**EXTRACTED RECORDS**.
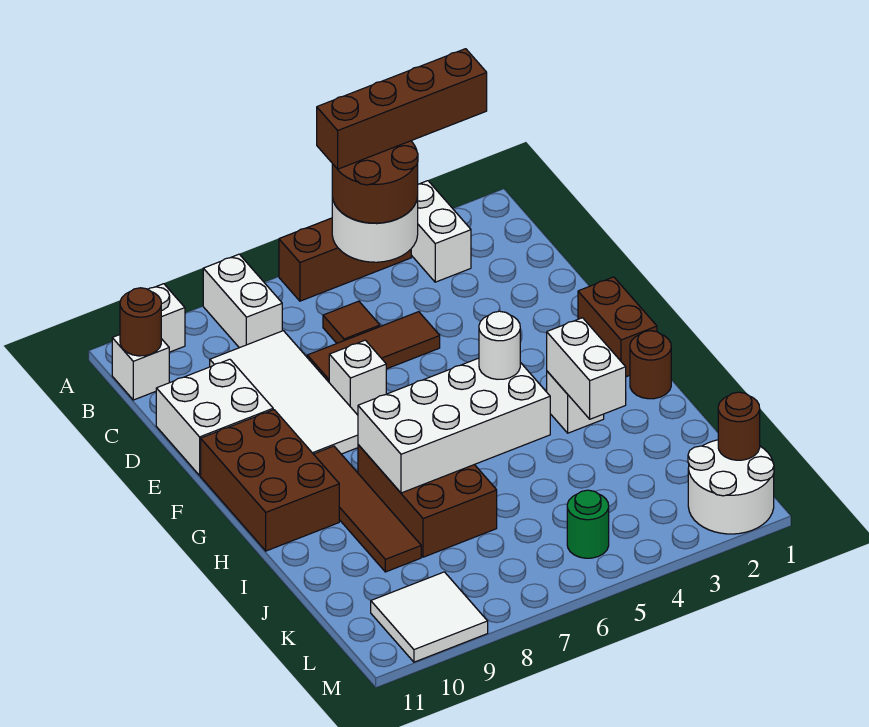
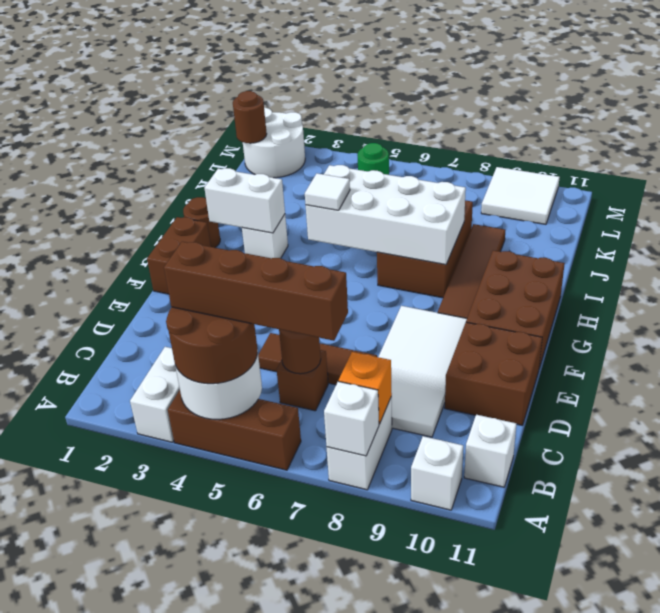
brown brick A2:A5 level 4 -> brown brick B4:B7 level 4
none -> orange brick B8 level 2
brown round brick B11 level 2 -> brown round brick C6 level 2
brown tile C6 level 1 -> brown brick C6 level 1
white brick D10:E11 level 1 -> brown brick D10:E11 level 1
white brick E7 level 1 -> white brick A8 level 2
white brick H3:I3 level 2 -> white brick H2:H3 level 2
white round brick H5 level 3 -> white tile H5 level 3

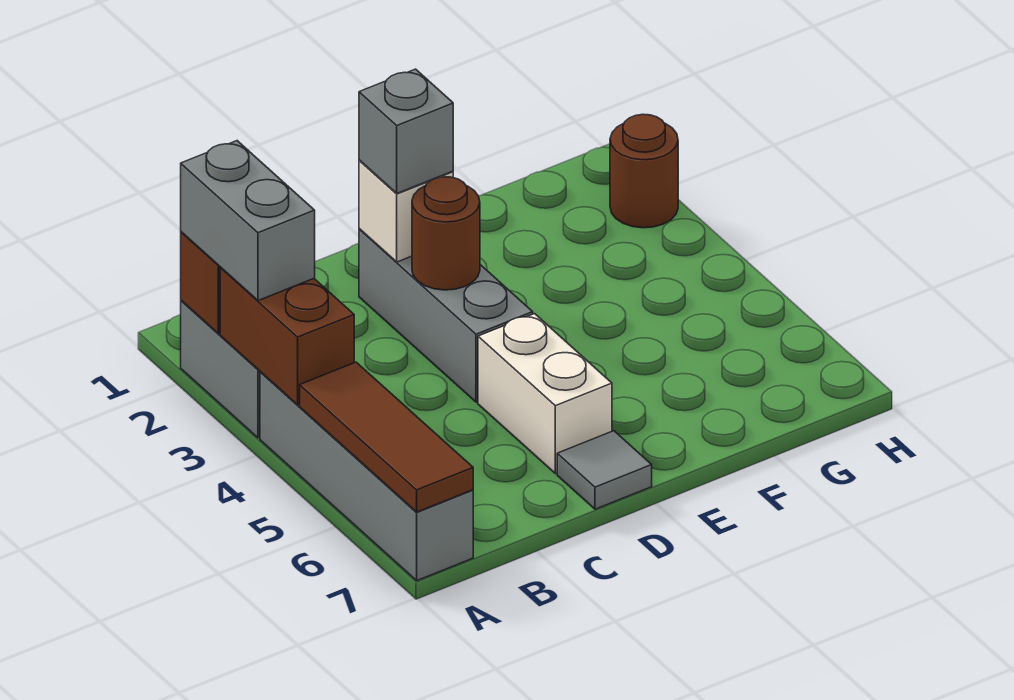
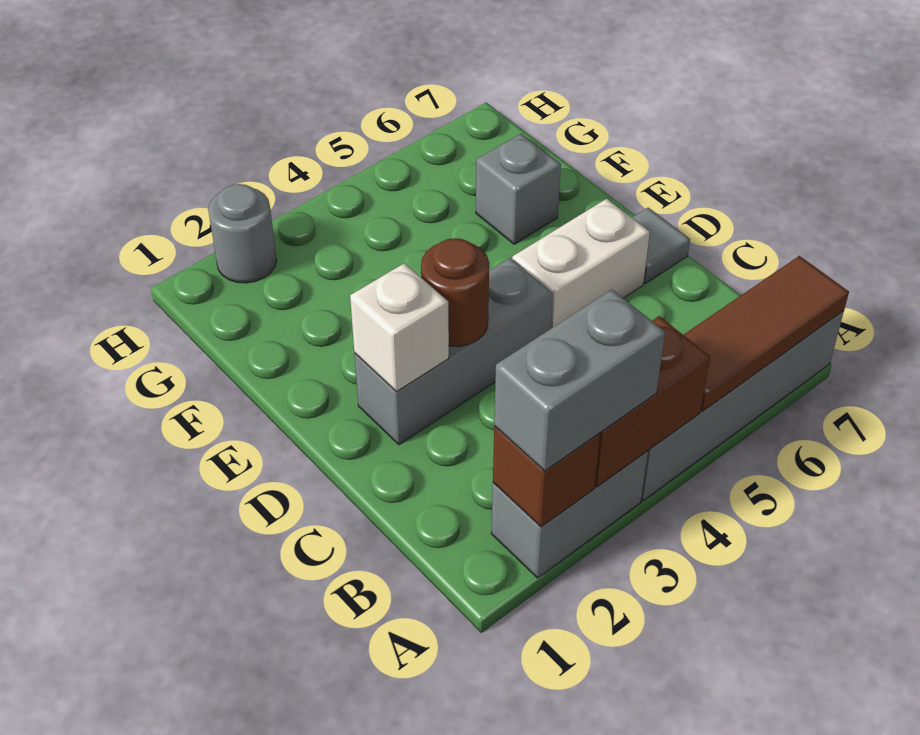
grey brick D2 level 3 -> grey brick F6 level 1
brown round brick H2 level 1 -> grey round brick H2 level 1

**WORK INSTRUCTIONS**.
The pictures stay out; copy the rest of the data word for word.

**OUTPUT FOR THIS EXERCISE**.
brown brick A2:A5 level 4 -> brown brick B4:B7 level 4
none -> orange brick B8 level 2
brown round brick B11 level 2 -> brown round brick C6 level 2
brown tile C6 level 1 -> brown brick C6 level 1
white brick D10:E11 level 1 -> brown brick D10:E11 level 1
white brick E7 level 1 -> white brick A8 level 2
white brick H3:I3 level 2 -> white brick H2:H3 level 2
white round brick H5 level 3 -> white tile H5 level 3

grey brick D2 level 3 -> grey brick F6 level 1
brown round brick H2 level 1 -> grey round brick H2 level 1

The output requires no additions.